*WHAT THE TASK REQUIRES*: The output is the lines below from the one with "U5 pin IN+: GND -> +3V3" through the one with "R11: 10k (LINE, VA) -> 68k (LINE, VA)", both included, printed exactly and with no other line.

*MATERIAL SUPPLIED*:

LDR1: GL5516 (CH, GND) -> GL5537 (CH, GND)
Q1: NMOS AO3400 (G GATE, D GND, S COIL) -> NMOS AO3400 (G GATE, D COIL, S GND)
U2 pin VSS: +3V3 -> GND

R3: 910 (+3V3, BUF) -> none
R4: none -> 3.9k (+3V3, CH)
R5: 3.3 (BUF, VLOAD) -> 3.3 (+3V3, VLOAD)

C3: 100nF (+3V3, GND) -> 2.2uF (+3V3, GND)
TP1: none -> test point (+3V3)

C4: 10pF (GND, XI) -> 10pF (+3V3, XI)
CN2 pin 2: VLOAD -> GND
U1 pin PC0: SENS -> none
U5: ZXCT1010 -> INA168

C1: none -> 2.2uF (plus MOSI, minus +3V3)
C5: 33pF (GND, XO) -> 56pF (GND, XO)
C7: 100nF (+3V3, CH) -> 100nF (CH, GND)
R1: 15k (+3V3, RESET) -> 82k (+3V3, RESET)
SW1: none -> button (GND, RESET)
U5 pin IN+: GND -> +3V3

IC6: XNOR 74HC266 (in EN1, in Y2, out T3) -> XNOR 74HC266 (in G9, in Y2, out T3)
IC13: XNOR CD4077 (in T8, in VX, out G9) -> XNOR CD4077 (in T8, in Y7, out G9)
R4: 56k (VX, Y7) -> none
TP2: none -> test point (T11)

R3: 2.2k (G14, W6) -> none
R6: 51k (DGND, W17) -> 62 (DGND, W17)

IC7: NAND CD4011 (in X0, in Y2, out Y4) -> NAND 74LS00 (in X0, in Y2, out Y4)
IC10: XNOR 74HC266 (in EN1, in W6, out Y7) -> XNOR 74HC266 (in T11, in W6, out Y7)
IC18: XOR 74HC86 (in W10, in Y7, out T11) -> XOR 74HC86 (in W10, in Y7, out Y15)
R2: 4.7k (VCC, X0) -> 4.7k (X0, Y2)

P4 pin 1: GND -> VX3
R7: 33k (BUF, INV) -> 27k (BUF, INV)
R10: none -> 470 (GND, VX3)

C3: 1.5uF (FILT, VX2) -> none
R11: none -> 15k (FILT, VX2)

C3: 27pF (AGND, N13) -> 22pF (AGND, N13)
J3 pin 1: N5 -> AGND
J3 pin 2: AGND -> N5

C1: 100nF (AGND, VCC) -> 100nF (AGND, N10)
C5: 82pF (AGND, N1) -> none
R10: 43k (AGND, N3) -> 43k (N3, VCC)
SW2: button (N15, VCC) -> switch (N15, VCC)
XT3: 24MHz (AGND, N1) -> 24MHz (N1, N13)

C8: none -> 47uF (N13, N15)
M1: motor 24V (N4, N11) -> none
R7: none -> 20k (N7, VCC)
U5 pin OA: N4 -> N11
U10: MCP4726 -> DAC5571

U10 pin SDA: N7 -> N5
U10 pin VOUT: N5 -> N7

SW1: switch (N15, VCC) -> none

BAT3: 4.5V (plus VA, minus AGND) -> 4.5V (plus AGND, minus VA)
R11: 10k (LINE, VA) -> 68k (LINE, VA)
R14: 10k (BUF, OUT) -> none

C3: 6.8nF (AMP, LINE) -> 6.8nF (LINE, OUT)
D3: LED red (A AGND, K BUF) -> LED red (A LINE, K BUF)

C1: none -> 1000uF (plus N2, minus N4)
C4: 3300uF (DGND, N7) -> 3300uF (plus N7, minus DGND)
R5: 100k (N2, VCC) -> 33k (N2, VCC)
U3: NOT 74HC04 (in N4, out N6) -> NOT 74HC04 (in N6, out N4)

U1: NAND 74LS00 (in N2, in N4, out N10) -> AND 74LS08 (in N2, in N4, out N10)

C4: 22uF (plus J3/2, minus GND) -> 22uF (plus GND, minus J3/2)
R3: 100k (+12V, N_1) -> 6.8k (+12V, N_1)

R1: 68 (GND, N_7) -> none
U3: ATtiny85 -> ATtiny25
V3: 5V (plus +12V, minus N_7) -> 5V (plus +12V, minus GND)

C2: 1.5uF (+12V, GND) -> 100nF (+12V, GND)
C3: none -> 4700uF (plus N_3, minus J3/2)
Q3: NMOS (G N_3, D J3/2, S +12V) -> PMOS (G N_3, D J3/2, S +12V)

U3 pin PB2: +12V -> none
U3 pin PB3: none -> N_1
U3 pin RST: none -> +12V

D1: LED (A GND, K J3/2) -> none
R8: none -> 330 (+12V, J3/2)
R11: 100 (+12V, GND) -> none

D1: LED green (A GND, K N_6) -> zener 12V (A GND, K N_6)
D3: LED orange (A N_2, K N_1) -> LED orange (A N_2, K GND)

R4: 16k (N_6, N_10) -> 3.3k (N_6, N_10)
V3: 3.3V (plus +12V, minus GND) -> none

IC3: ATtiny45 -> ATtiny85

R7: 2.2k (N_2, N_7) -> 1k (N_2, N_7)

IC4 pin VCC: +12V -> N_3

*EXPECTED OUTPUT*:
U5 pin IN+: GND -> +3V3

IC6: XNOR 74HC266 (in EN1, in Y2, out T3) -> XNOR 74HC266 (in G9, in Y2, out T3)
IC13: XNOR CD4077 (in T8, in VX, out G9) -> XNOR CD4077 (in T8, in Y7, out G9)
R4: 56k (VX, Y7) -> none
TP2: none -> test point (T11)

R3: 2.2k (G14, W6) -> none
R6: 51k (DGND, W17) -> 62 (DGND, W17)

IC7: NAND CD4011 (in X0, in Y2, out Y4) -> NAND 74LS00 (in X0, in Y2, out Y4)
IC10: XNOR 74HC266 (in EN1, in W6, out Y7) -> XNOR 74HC266 (in T11, in W6, out Y7)
IC18: XOR 74HC86 (in W10, in Y7, out T11) -> XOR 74HC86 (in W10, in Y7, out Y15)
R2: 4.7k (VCC, X0) -> 4.7k (X0, Y2)

P4 pin 1: GND -> VX3
R7: 33k (BUF, INV) -> 27k (BUF, INV)
R10: none -> 470 (GND, VX3)

C3: 1.5uF (FILT, VX2) -> none
R11: none -> 15k (FILT, VX2)

C3: 27pF (AGND, N13) -> 22pF (AGND, N13)
J3 pin 1: N5 -> AGND
J3 pin 2: AGND -> N5

C1: 100nF (AGND, VCC) -> 100nF (AGND, N10)
C5: 82pF (AGND, N1) -> none
R10: 43k (AGND, N3) -> 43k (N3, VCC)
SW2: button (N15, VCC) -> switch (N15, VCC)
XT3: 24MHz (AGND, N1) -> 24MHz (N1, N13)

C8: none -> 47uF (N13, N15)
M1: motor 24V (N4, N11) -> none
R7: none -> 20k (N7, VCC)
U5 pin OA: N4 -> N11
U10: MCP4726 -> DAC5571

U10 pin SDA: N7 -> N5
U10 pin VOUT: N5 -> N7

SW1: switch (N15, VCC) -> none

BAT3: 4.5V (plus VA, minus AGND) -> 4.5V (plus AGND, minus VA)
R11: 10k (LINE, VA) -> 68k (LINE, VA)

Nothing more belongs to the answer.